_ABOUT THIS TASK_
Go over the records and copy every line with the string "black".

_RECORDS FOR PROCESSING_
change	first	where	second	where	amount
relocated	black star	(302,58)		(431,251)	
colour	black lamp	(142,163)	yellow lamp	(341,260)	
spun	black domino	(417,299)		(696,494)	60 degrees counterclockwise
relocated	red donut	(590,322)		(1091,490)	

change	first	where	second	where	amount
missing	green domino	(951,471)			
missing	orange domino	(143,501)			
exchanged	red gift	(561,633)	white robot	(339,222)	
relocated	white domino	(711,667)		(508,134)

==

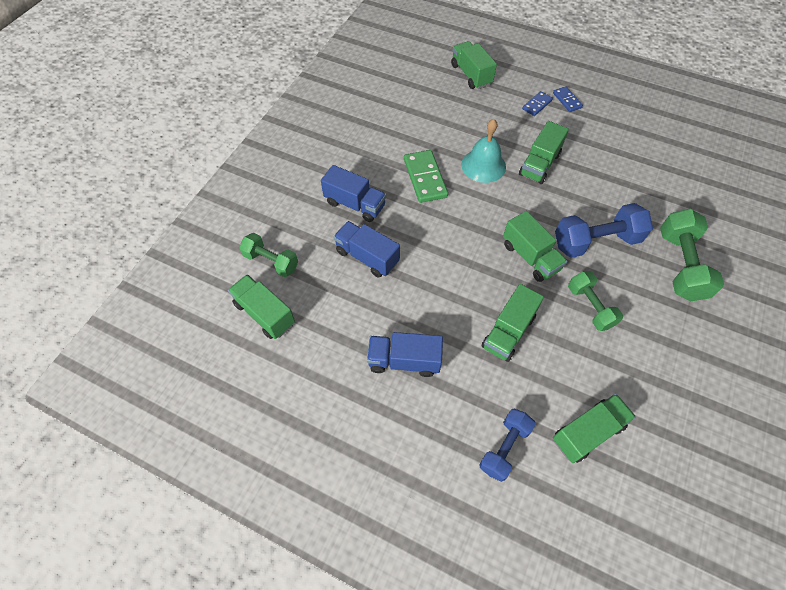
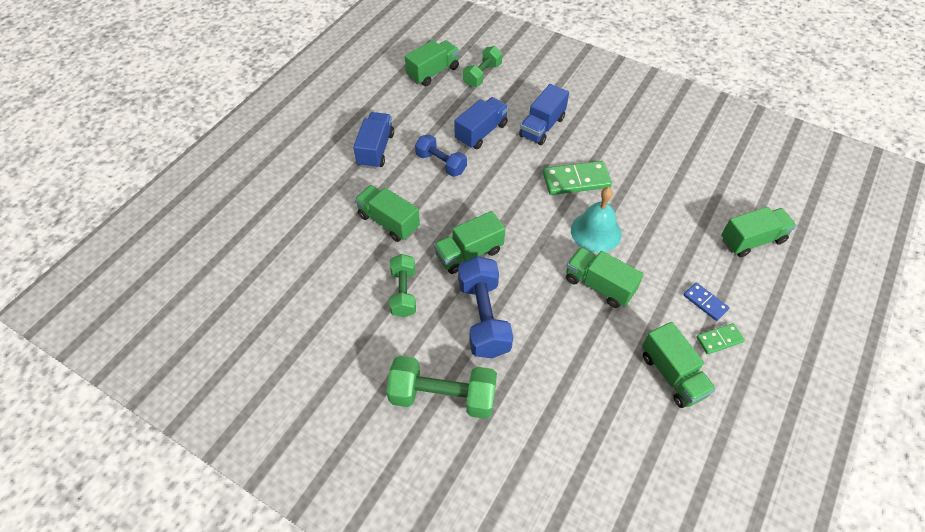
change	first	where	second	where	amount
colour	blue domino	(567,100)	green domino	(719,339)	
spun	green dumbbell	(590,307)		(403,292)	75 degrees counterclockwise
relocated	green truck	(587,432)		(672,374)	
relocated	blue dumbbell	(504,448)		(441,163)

_EXPECTED OUTPUT_
relocated	black star	(302,58)		(431,251)	
colour	black lamp	(142,163)	yellow lamp	(341,260)	
spun	black domino	(417,299)		(696,494)	60 degrees counterclockwise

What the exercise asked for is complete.